Please reproduce all entries word for word and omit their pictures.

══ Available records

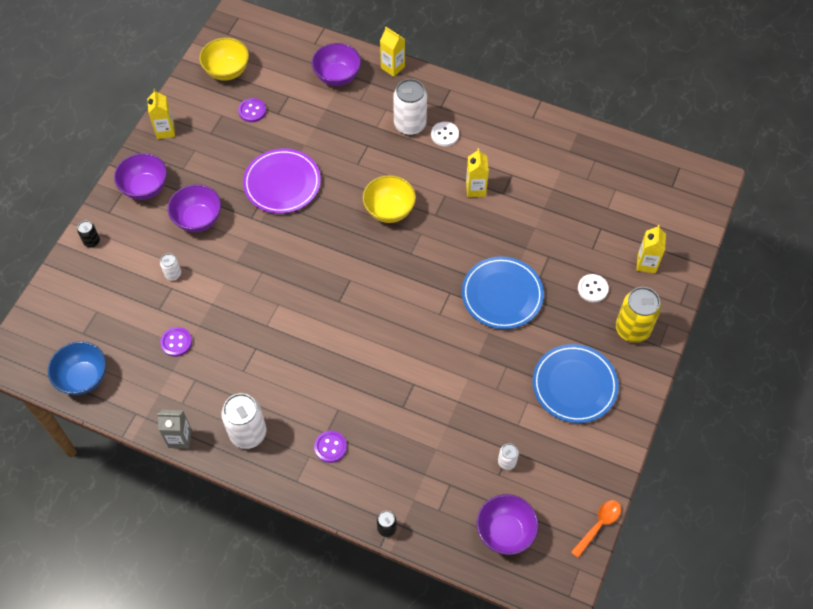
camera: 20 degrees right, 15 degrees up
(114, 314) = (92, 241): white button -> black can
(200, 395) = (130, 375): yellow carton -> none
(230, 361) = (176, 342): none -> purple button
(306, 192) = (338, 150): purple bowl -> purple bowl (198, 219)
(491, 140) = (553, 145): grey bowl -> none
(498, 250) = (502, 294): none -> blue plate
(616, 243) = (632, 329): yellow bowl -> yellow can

════

Reply =>
camera: 20 degrees right, 15 degrees up
(114, 314) = (92, 241): white button -> black can
(200, 395) = (130, 375): yellow carton -> none
(230, 361) = (176, 342): none -> purple button
(306, 192) = (338, 150): purple bowl -> purple bowl (198, 219)
(491, 140) = (553, 145): grey bowl -> none
(498, 250) = (502, 294): none -> blue plate
(616, 243) = (632, 329): yellow bowl -> yellow can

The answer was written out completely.